> INFORMATION SHOWN
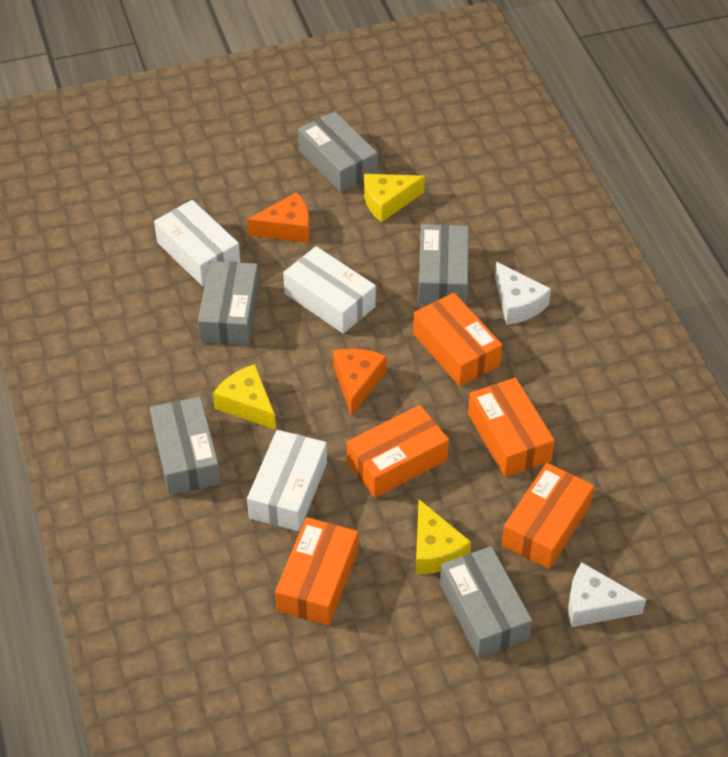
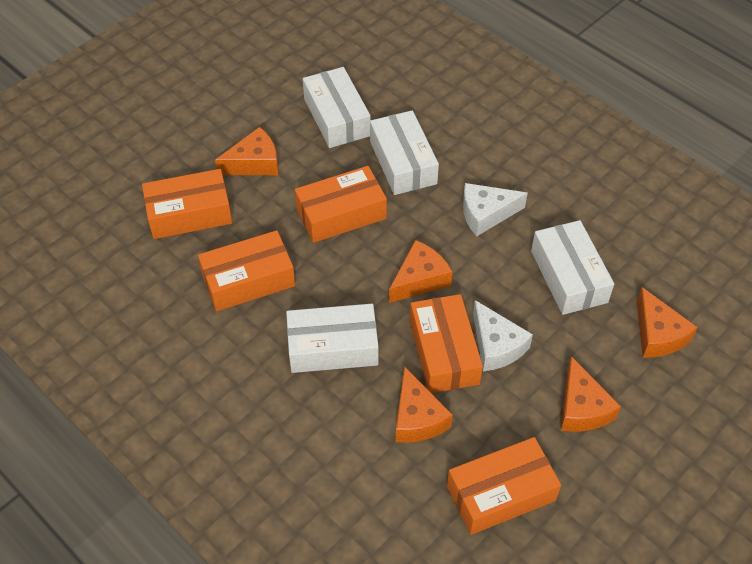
grey box: 5 -> 0
orange cheese: 2 -> 5
white box: 3 -> 4
yellow cheese: 3 -> 0

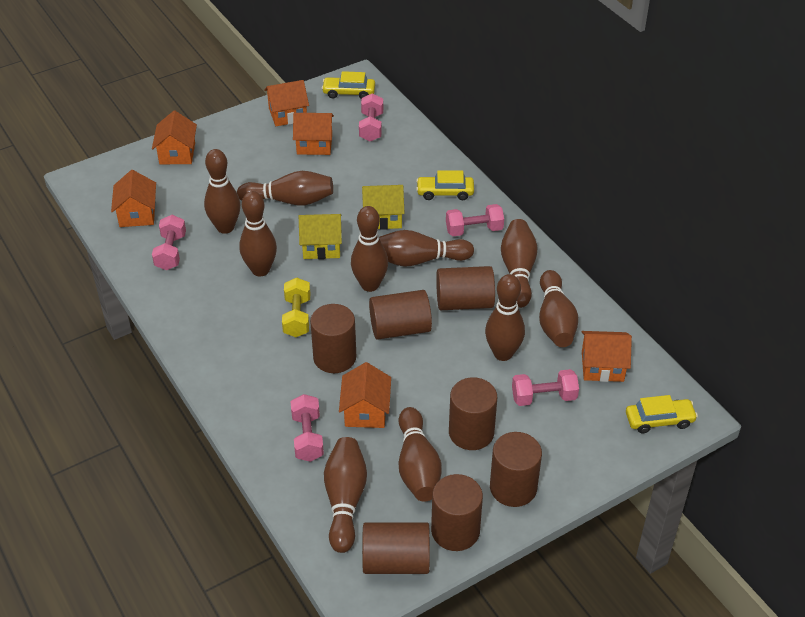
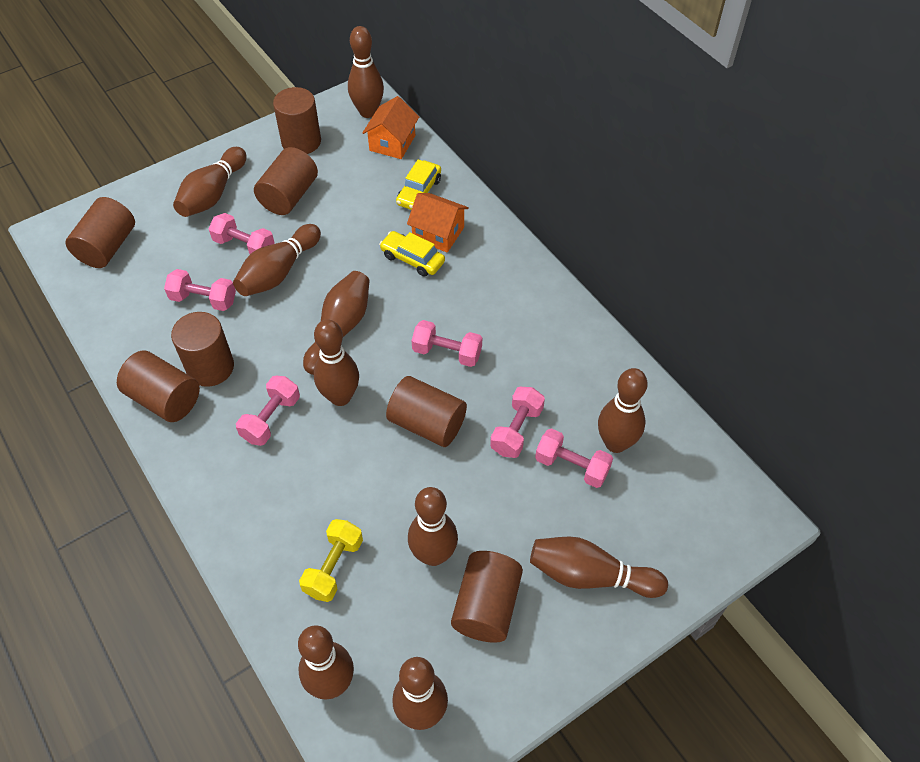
orange house: 6 -> 2
pink dumbbell: 5 -> 6
yellow car: 3 -> 2
yellow house: 2 -> 0

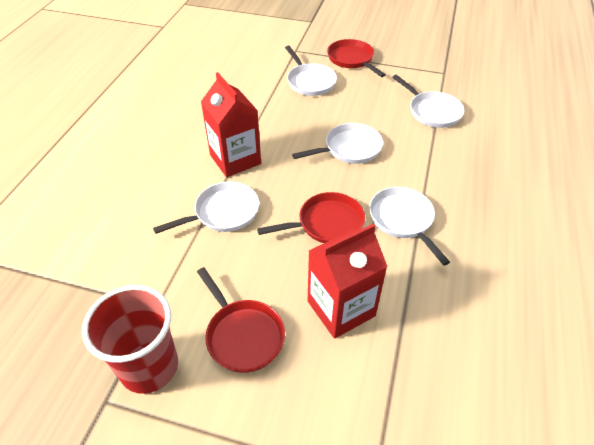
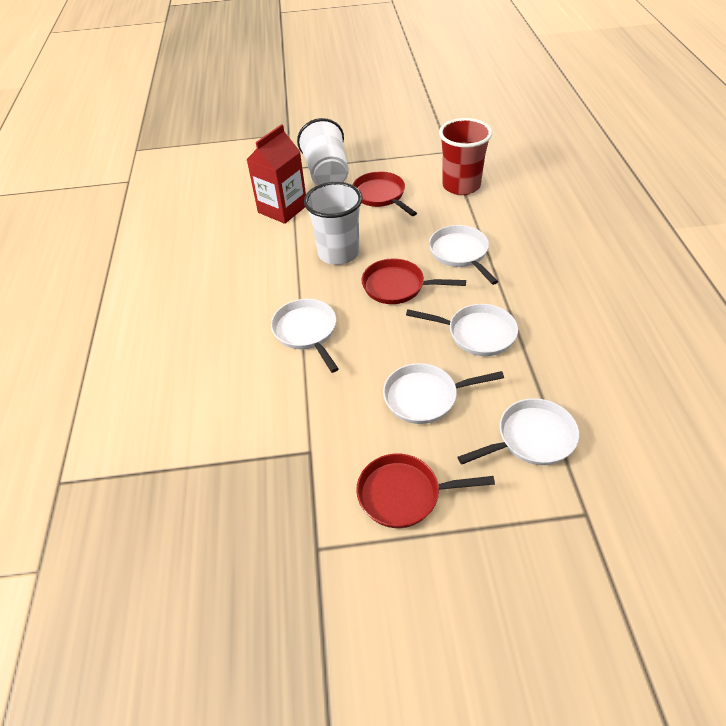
red carton: 2 -> 1
white cup: 0 -> 2

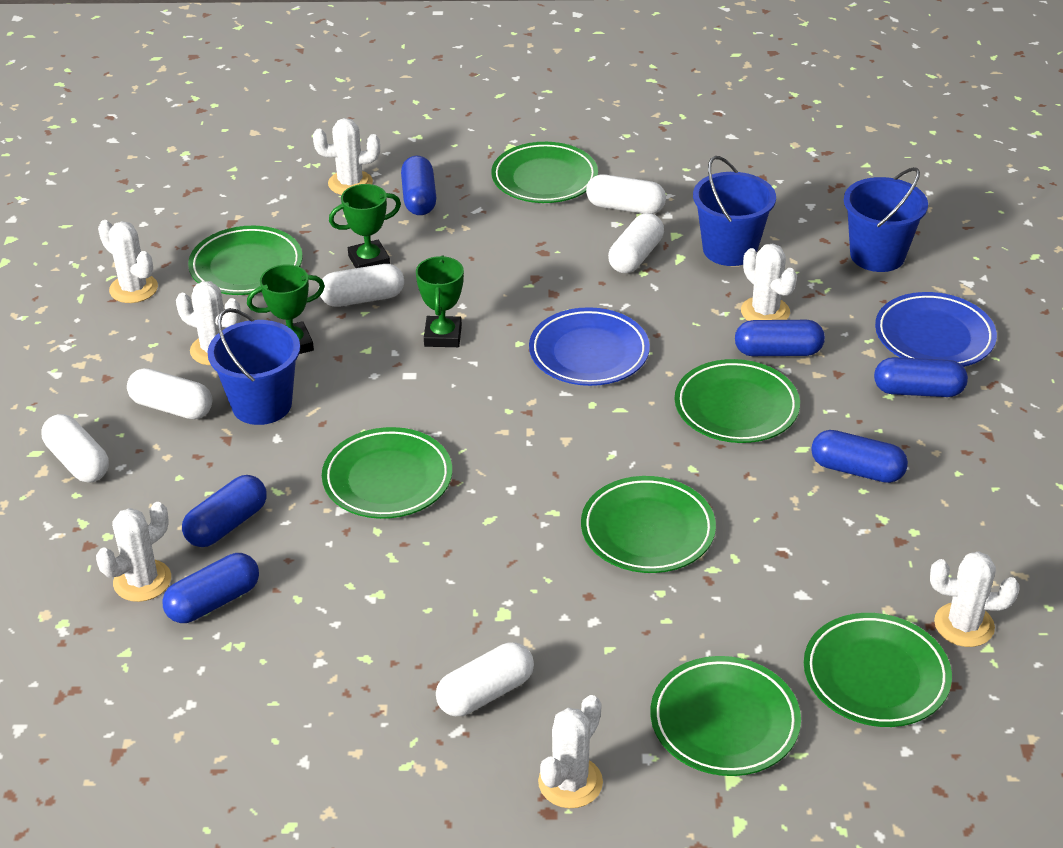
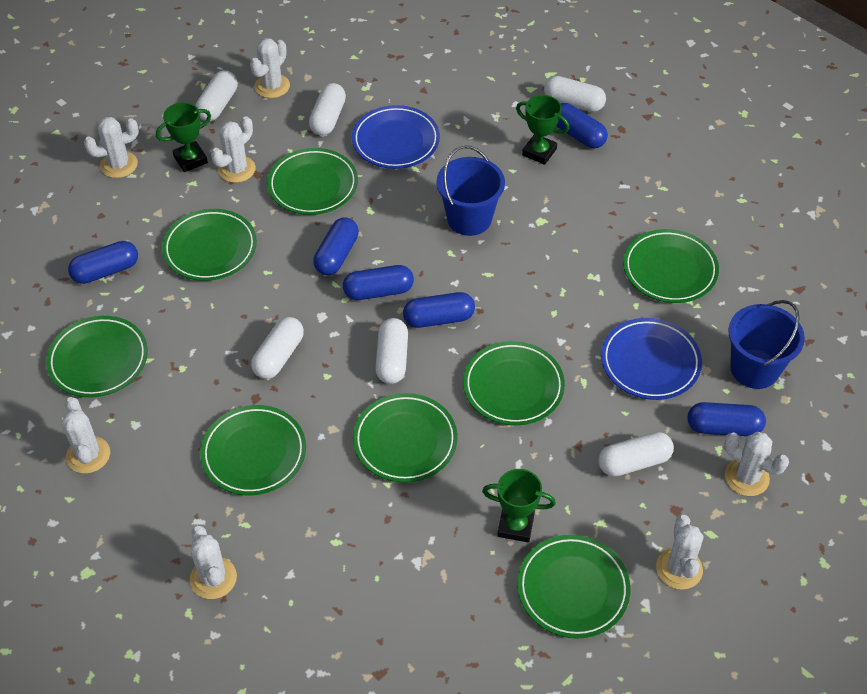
blue bucket: 3 -> 2
green plate: 7 -> 8

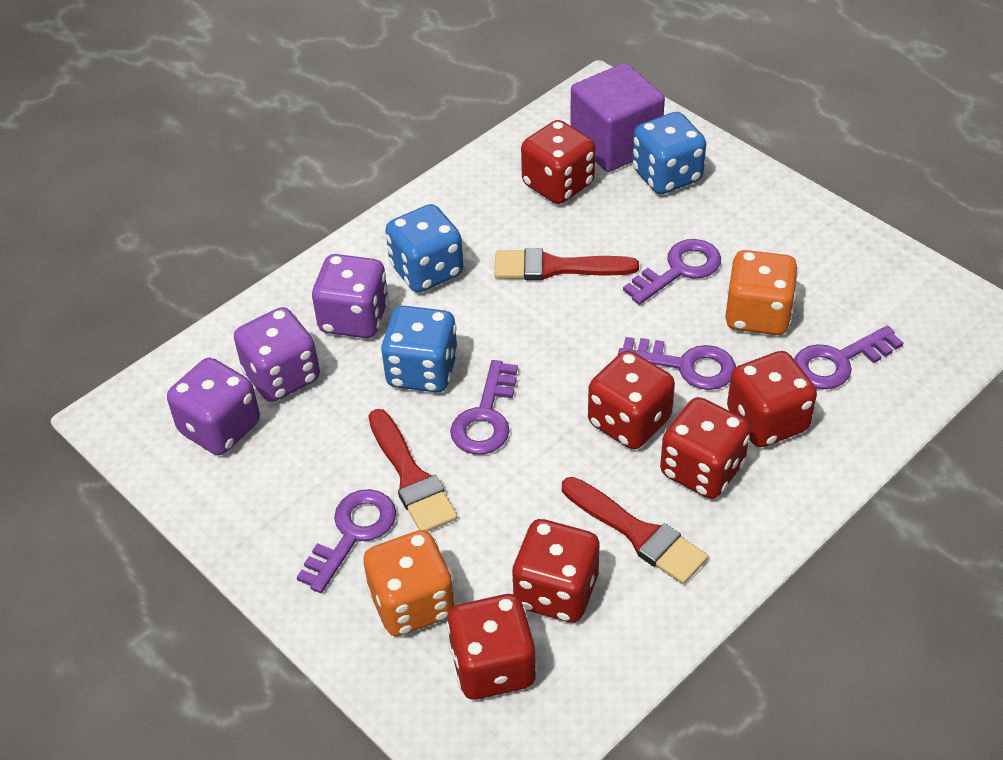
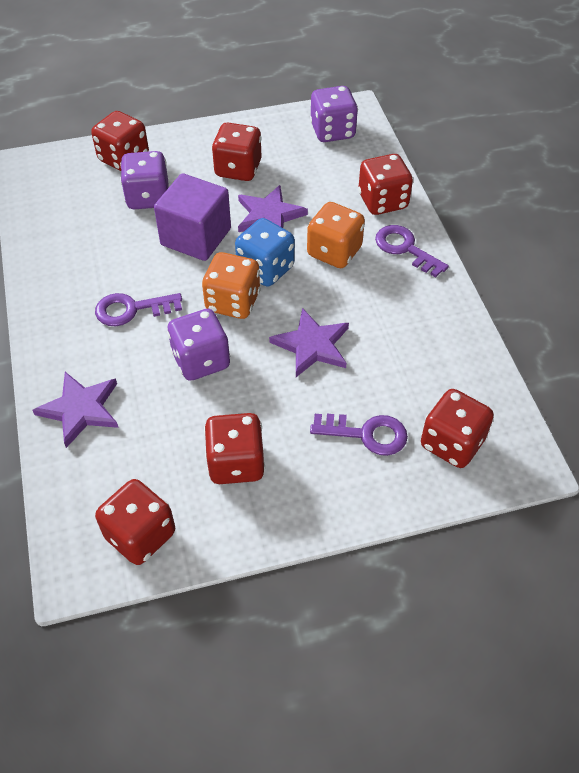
blue dice: 3 -> 1
purple key: 5 -> 3
purple star: 0 -> 3
red brush: 3 -> 0

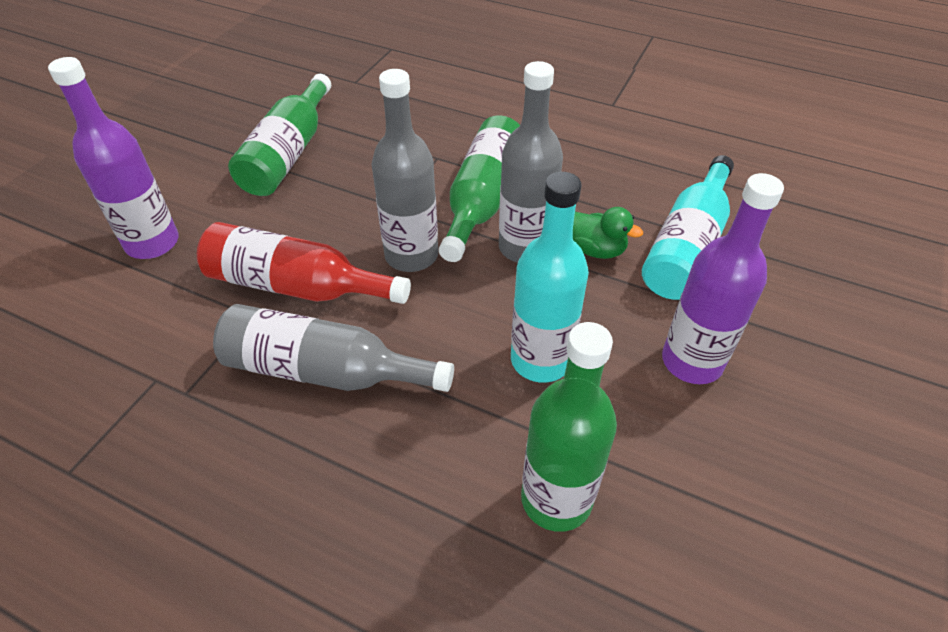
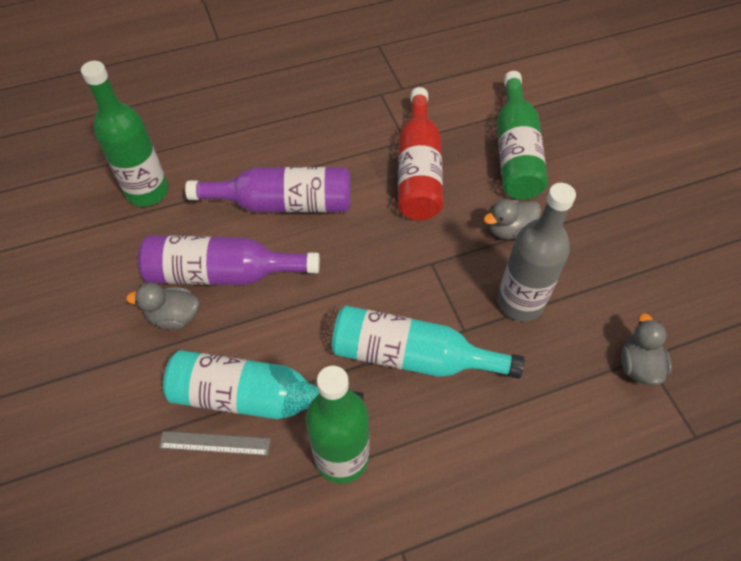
green duck: 1 -> 0
grey bottle: 3 -> 1
grey duck: 0 -> 3
grey ruler: 0 -> 1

> TO DO
Every entry above should be duplicated exactly. Do not include the images.

> TASK ANSWER
grey box: 5 -> 0
orange cheese: 2 -> 5
white box: 3 -> 4
yellow cheese: 3 -> 0

orange house: 6 -> 2
pink dumbbell: 5 -> 6
yellow car: 3 -> 2
yellow house: 2 -> 0

red carton: 2 -> 1
white cup: 0 -> 2

blue bucket: 3 -> 2
green plate: 7 -> 8

blue dice: 3 -> 1
purple key: 5 -> 3
purple star: 0 -> 3
red brush: 3 -> 0

green duck: 1 -> 0
grey bottle: 3 -> 1
grey duck: 0 -> 3
grey ruler: 0 -> 1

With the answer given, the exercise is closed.